■ **What is needed**:
Reproduce exactly, from the data that follows, the line with "(711, 529) = (554, 431): white", the line with "(718, 388) = (642, 289): red", and every line that lies between them.

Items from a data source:
━━━━━━
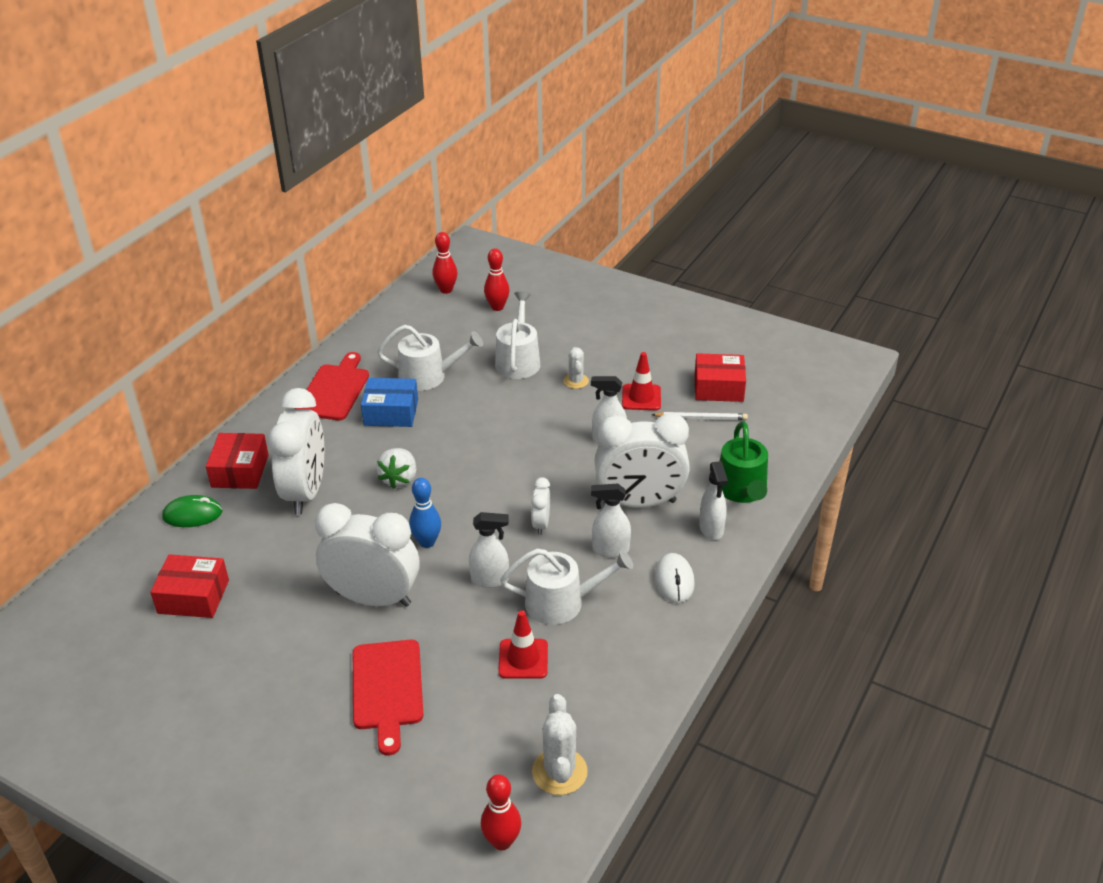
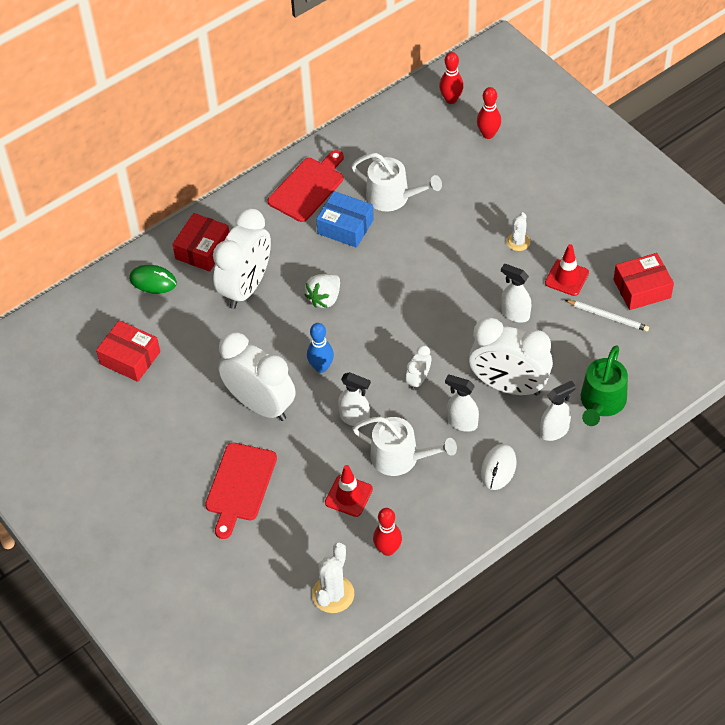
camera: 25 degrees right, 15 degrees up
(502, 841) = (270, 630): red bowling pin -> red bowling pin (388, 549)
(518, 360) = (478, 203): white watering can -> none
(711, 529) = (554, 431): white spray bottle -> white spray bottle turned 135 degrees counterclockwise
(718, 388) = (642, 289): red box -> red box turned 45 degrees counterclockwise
━━━━━━
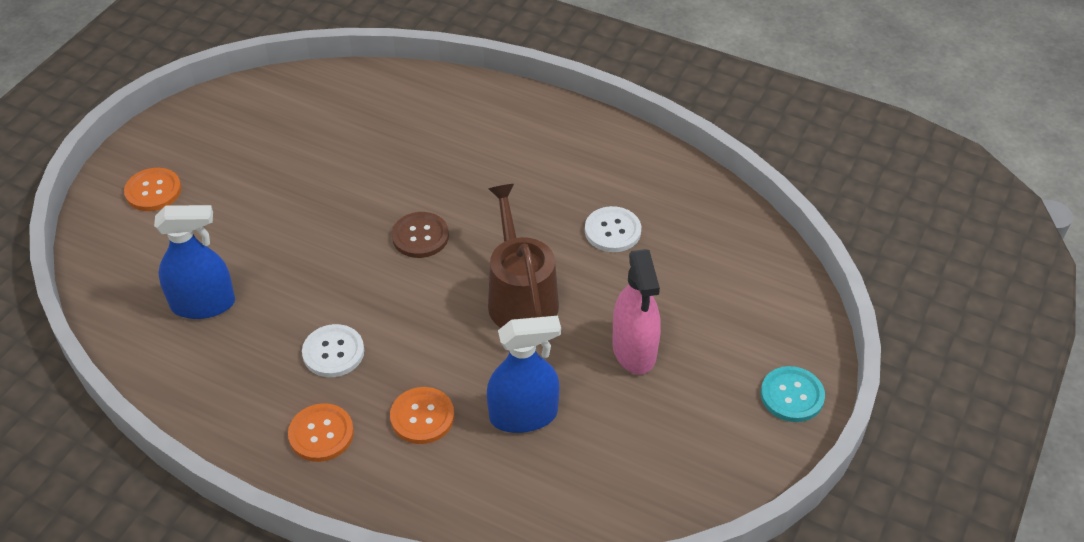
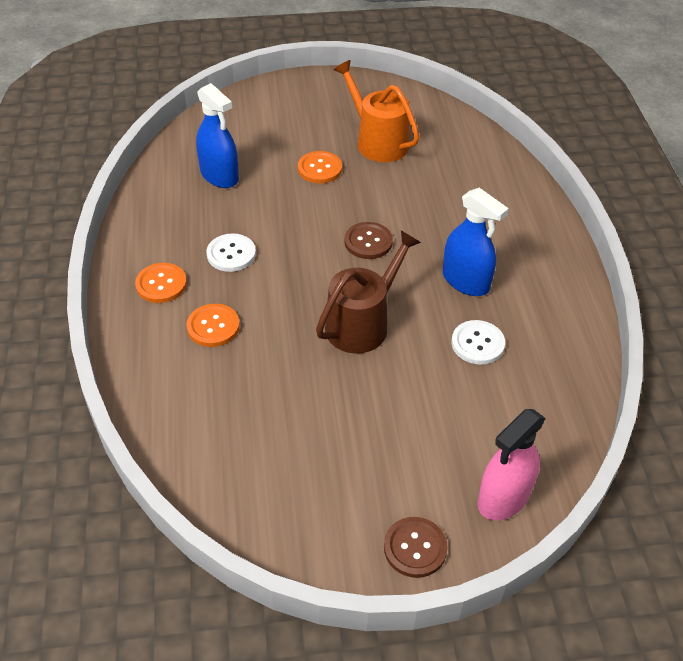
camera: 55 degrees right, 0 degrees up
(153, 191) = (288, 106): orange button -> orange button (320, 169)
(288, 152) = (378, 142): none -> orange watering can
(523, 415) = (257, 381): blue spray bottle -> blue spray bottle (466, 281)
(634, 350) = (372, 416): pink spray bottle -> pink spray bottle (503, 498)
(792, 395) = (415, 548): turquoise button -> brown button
━━━━━━
■ **Answer box**:
(711, 529) = (554, 431): white spray bottle -> white spray bottle turned 135 degrees counterclockwise
(718, 388) = (642, 289): red box -> red box turned 45 degrees counterclockwise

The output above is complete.